▶ **Task item**
This exercise calls for a copy of every line in the listing below that carries the word "semicircle".

▶ **Material supplied**
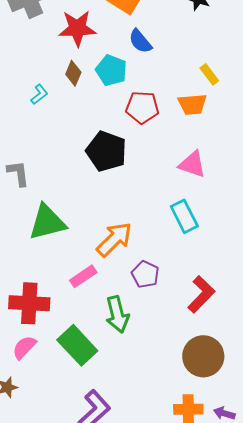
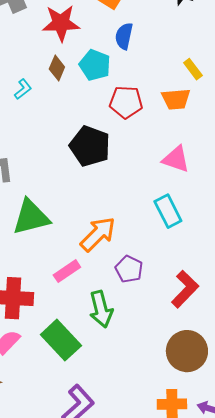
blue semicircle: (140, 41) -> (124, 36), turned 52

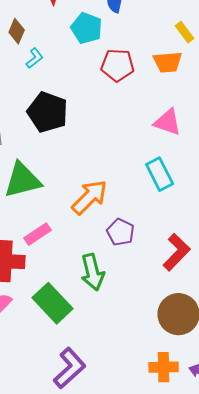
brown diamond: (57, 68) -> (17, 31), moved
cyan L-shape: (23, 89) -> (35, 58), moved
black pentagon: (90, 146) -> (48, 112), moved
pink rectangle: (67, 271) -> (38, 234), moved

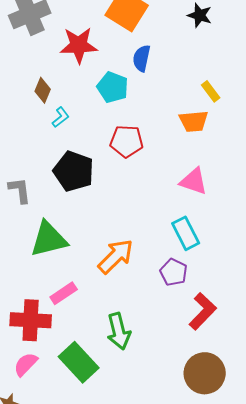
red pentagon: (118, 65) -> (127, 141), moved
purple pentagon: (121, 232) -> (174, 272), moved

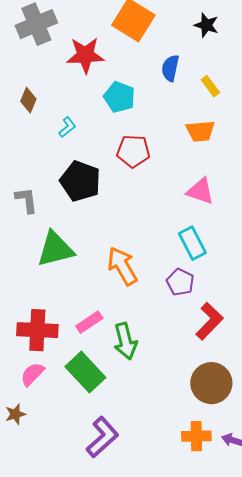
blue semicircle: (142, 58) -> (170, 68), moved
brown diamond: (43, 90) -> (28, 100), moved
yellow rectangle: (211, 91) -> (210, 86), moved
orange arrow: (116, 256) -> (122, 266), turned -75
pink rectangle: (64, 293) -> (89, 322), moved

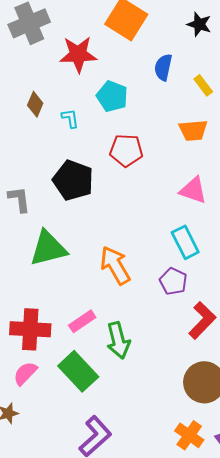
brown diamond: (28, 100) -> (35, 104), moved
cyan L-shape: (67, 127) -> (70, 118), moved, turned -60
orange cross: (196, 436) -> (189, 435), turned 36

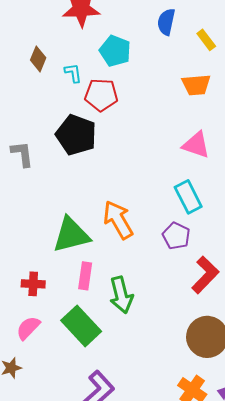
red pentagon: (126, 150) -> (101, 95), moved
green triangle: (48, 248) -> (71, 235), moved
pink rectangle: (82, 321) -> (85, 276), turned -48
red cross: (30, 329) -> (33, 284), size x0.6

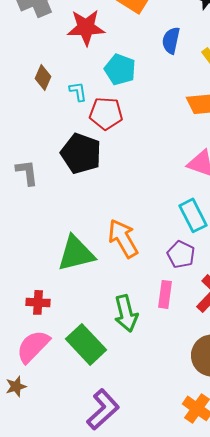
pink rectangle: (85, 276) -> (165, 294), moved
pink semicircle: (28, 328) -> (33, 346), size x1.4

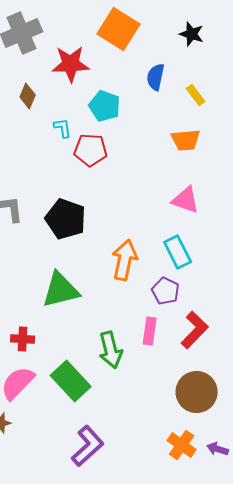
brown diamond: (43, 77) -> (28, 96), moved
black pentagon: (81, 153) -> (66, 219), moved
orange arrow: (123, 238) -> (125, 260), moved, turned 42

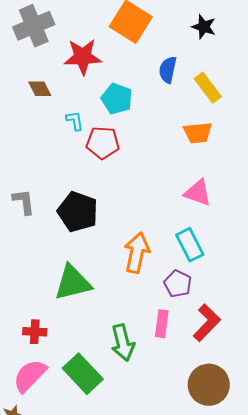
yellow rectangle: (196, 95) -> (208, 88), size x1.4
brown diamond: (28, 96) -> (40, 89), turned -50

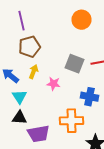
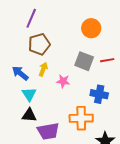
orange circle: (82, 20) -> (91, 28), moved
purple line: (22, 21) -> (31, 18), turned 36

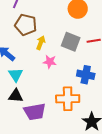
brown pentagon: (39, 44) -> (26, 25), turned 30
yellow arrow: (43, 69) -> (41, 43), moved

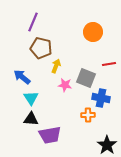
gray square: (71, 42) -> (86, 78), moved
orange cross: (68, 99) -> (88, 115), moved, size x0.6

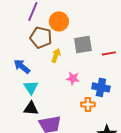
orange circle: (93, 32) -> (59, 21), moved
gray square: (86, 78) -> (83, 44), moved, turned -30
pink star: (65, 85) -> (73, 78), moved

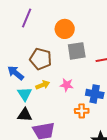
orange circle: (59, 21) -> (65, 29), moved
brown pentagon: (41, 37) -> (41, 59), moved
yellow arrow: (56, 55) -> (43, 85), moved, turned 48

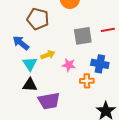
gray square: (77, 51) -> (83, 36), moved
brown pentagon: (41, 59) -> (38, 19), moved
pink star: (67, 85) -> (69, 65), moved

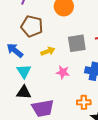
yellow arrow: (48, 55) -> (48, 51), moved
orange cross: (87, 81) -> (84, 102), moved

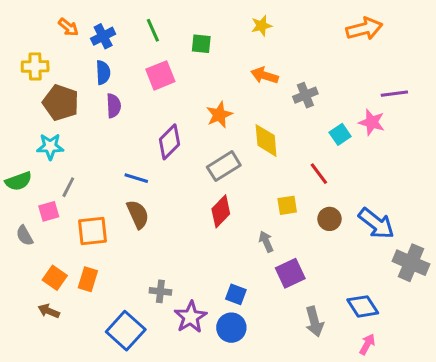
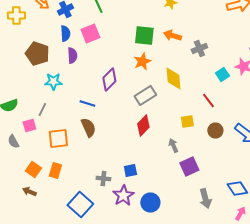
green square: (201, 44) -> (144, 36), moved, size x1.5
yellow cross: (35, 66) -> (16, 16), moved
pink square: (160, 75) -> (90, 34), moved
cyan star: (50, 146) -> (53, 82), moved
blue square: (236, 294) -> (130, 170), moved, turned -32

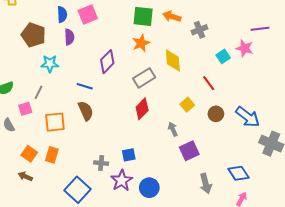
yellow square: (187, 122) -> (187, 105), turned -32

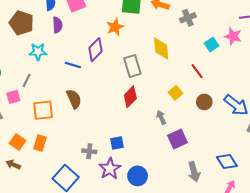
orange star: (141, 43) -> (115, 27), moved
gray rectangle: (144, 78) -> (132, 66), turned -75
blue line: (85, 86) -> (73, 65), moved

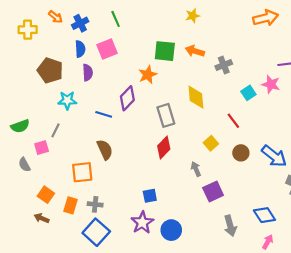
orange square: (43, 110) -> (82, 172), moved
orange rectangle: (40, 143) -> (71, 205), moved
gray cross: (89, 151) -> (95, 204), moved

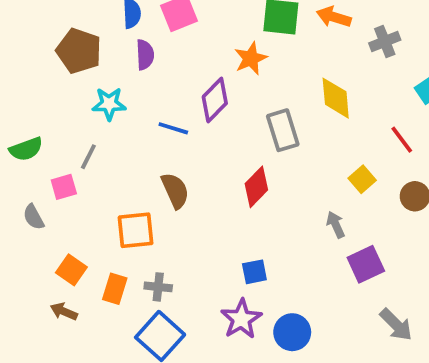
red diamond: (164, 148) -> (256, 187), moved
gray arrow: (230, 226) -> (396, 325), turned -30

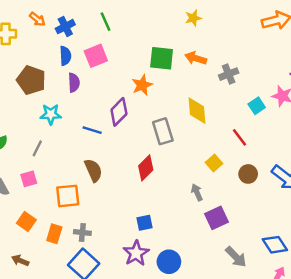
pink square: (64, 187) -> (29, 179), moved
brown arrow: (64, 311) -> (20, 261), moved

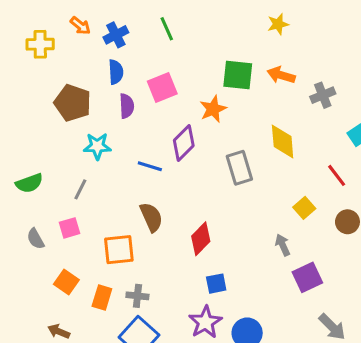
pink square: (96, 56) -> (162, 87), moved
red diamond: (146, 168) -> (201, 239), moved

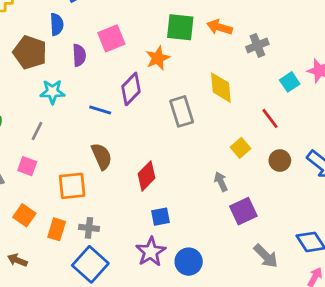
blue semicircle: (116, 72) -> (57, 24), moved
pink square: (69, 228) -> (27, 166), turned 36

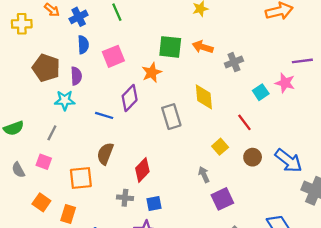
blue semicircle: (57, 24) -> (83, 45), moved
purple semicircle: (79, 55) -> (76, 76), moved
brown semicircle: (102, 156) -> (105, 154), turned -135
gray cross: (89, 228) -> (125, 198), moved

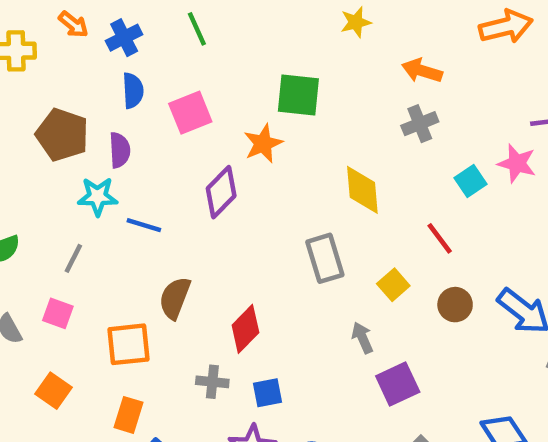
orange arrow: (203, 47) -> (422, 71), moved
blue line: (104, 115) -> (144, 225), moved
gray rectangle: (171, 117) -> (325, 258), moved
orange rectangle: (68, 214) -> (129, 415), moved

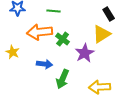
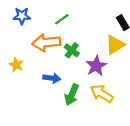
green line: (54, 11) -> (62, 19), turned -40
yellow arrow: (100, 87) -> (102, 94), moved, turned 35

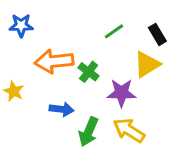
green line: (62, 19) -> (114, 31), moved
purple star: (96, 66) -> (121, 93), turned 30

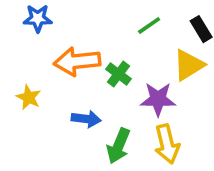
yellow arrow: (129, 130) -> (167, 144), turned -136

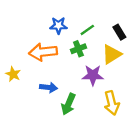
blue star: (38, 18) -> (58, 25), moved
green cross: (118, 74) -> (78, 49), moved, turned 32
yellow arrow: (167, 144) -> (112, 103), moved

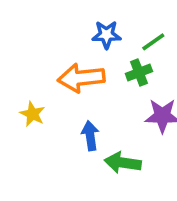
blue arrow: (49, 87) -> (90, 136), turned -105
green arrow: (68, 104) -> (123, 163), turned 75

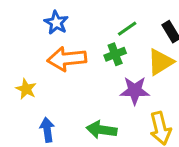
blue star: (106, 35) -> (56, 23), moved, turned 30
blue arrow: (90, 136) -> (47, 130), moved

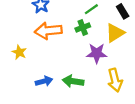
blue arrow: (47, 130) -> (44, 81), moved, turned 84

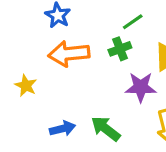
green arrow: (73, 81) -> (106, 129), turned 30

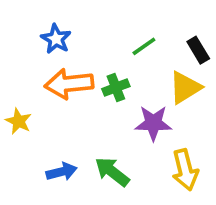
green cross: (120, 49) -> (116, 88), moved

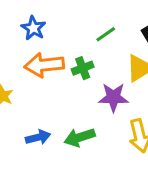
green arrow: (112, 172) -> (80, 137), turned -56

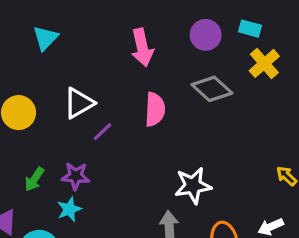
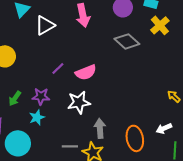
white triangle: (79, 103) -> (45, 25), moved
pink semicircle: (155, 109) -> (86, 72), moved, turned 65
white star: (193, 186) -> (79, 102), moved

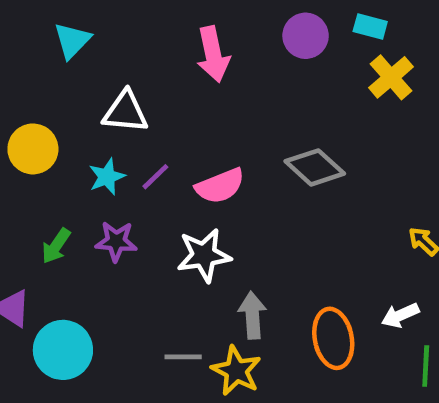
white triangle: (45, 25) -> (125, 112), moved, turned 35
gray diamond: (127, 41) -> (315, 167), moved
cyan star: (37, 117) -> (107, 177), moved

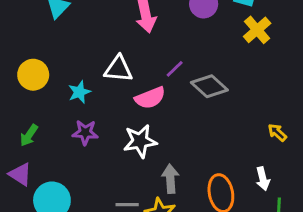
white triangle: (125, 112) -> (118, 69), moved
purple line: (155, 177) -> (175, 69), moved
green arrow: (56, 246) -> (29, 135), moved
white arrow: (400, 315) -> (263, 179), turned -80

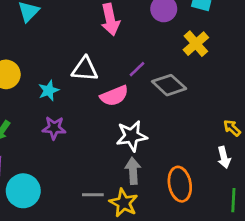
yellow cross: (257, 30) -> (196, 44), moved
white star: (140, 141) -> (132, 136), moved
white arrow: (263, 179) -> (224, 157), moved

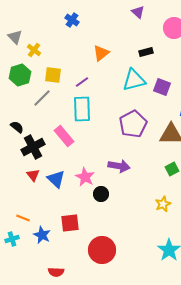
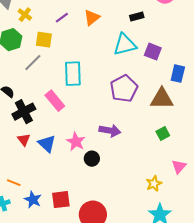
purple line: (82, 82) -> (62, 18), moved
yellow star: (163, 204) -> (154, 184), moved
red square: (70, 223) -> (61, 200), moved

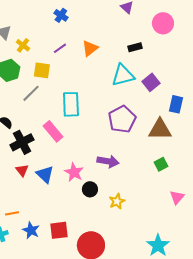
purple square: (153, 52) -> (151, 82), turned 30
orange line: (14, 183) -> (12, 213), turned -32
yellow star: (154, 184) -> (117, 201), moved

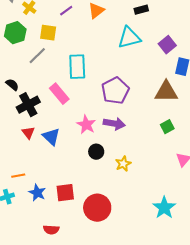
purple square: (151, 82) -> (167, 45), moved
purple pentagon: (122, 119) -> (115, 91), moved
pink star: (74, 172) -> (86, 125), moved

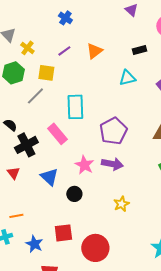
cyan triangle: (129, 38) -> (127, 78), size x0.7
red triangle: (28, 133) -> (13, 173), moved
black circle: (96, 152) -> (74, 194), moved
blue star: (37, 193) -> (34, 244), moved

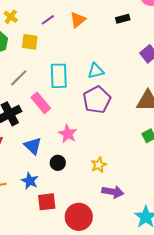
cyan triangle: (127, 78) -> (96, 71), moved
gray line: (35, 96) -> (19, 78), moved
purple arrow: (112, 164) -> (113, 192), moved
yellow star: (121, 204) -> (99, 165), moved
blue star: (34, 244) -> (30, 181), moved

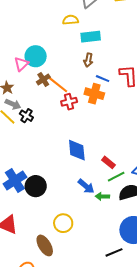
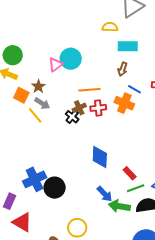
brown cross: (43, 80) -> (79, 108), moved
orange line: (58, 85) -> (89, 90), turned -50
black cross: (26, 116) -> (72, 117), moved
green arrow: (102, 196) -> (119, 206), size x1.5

▶ **Problem solution**
blue semicircle: (140, 41) -> (124, 36), turned 52
blue semicircle: (142, 58) -> (170, 68), moved
pink semicircle: (28, 328) -> (33, 346), size x1.4
blue semicircle: (116, 72) -> (57, 24), moved
blue semicircle: (57, 24) -> (83, 45), moved
purple semicircle: (79, 55) -> (76, 76), moved
brown semicircle: (102, 156) -> (105, 154), turned -135
pink semicircle: (155, 109) -> (86, 72), moved, turned 65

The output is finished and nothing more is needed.